[Task statement] Only one stretch of the data below is wanted: the lines from the one with "brown fish: 3 -> 0" through the one with "red cylinder: 2 -> 4", repeated exactly.

[Information provided]
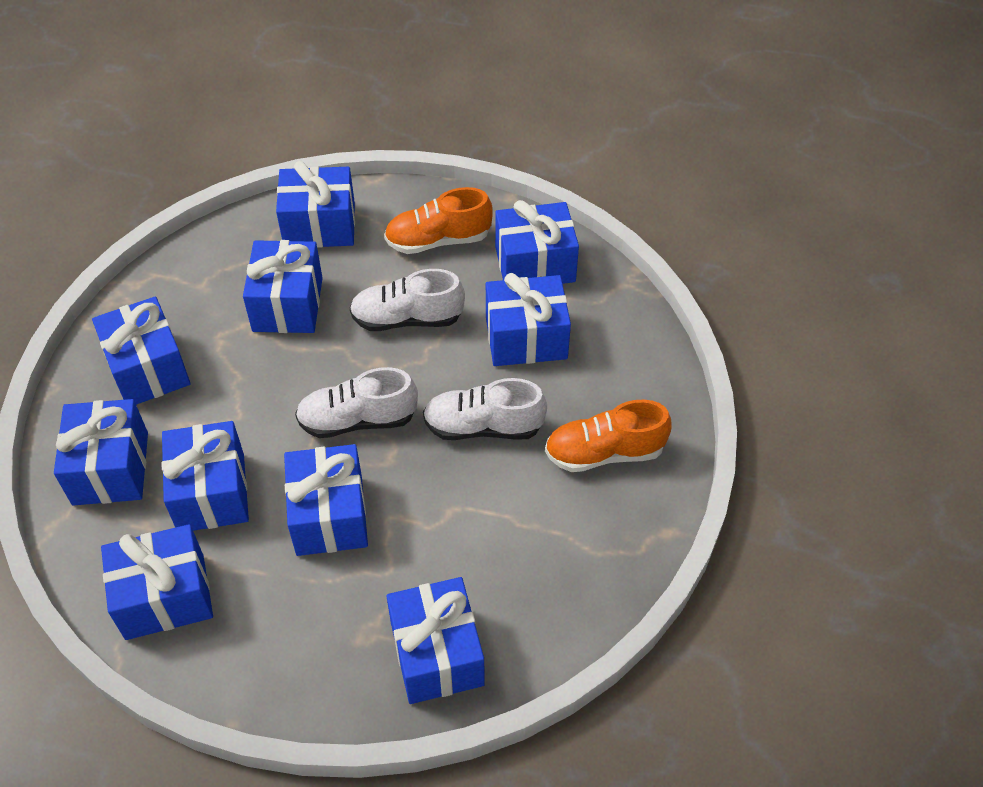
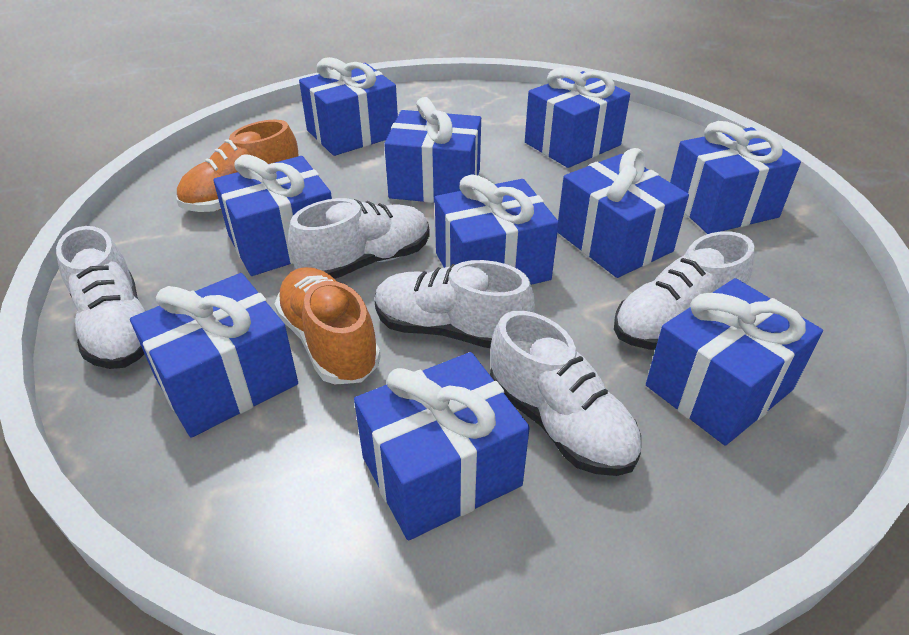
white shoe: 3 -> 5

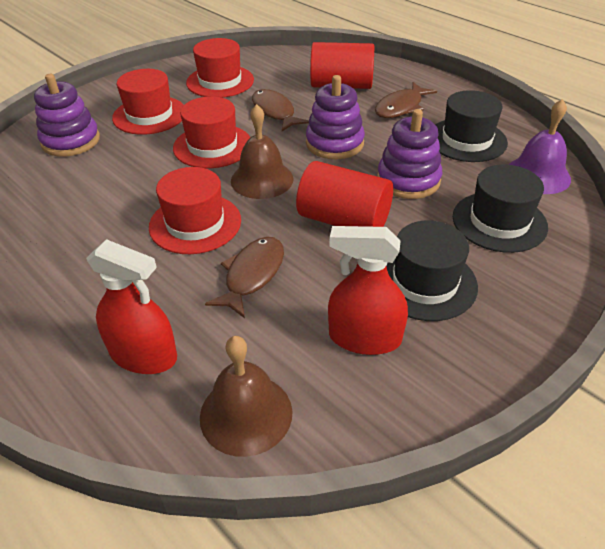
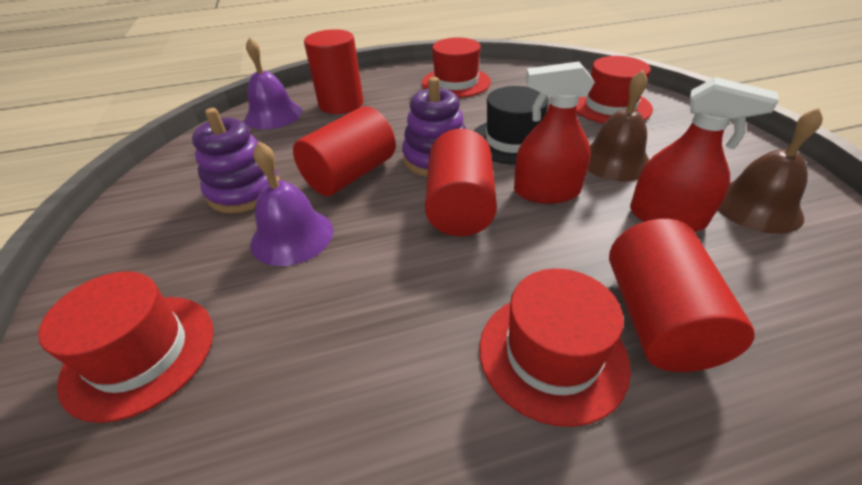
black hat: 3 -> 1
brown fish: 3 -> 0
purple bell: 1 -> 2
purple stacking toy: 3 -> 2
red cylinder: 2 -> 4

--

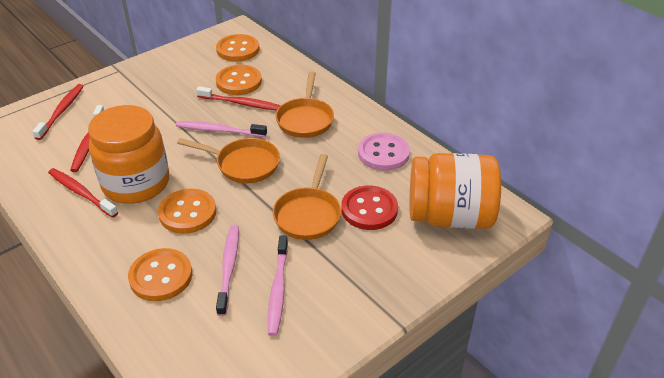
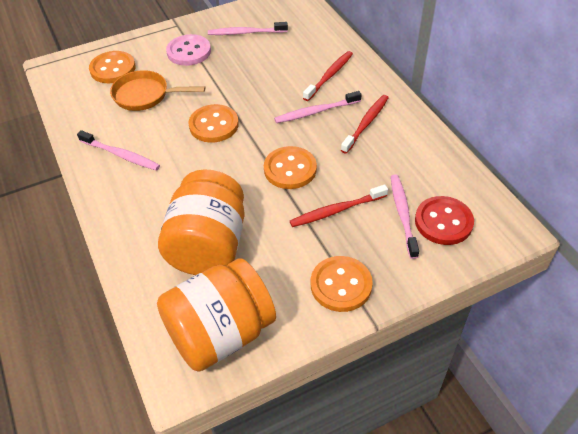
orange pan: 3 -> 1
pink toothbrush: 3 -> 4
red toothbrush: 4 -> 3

---

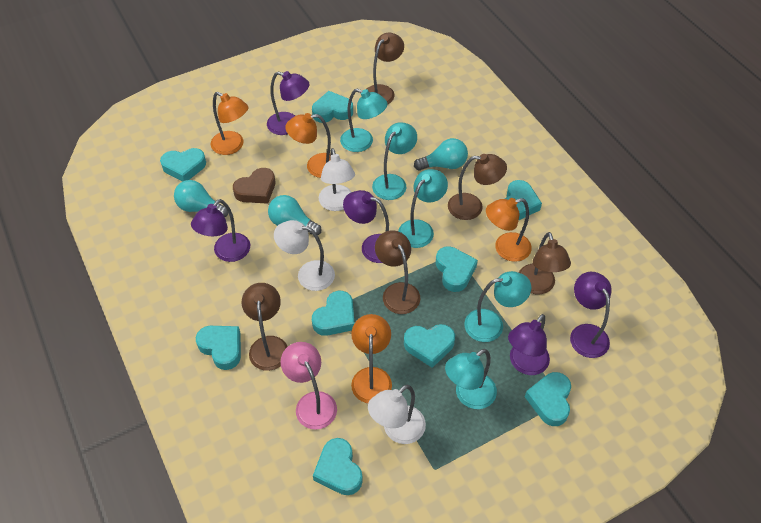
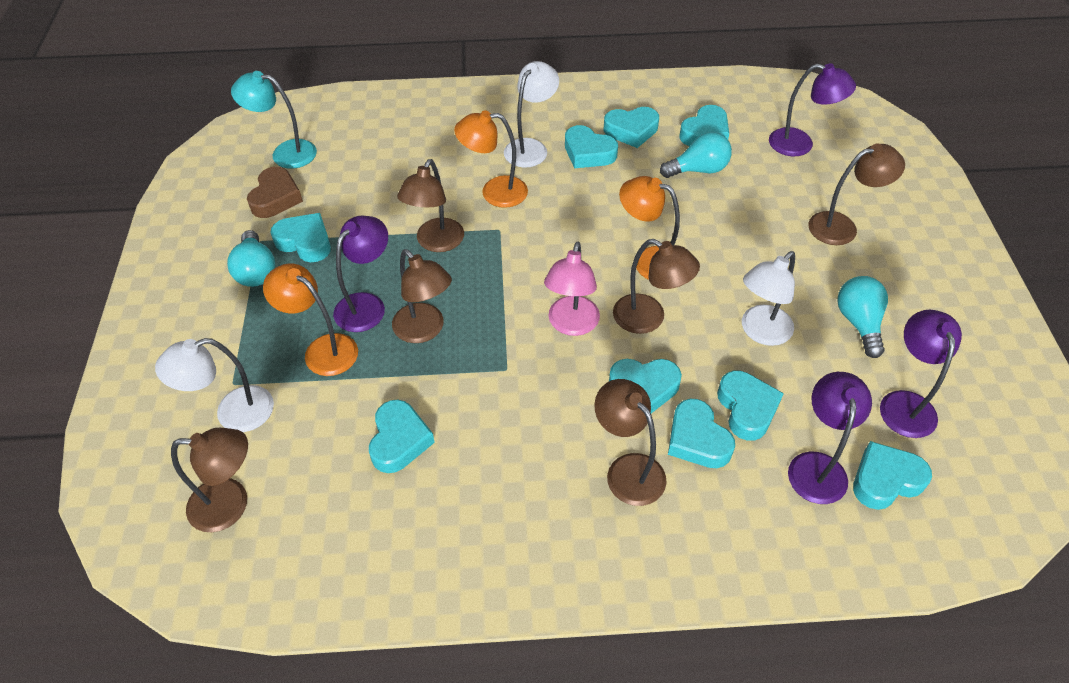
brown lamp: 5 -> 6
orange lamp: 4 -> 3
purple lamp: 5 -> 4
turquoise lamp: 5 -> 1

[Answer section]
brown fish: 3 -> 0
purple bell: 1 -> 2
purple stacking toy: 3 -> 2
red cylinder: 2 -> 4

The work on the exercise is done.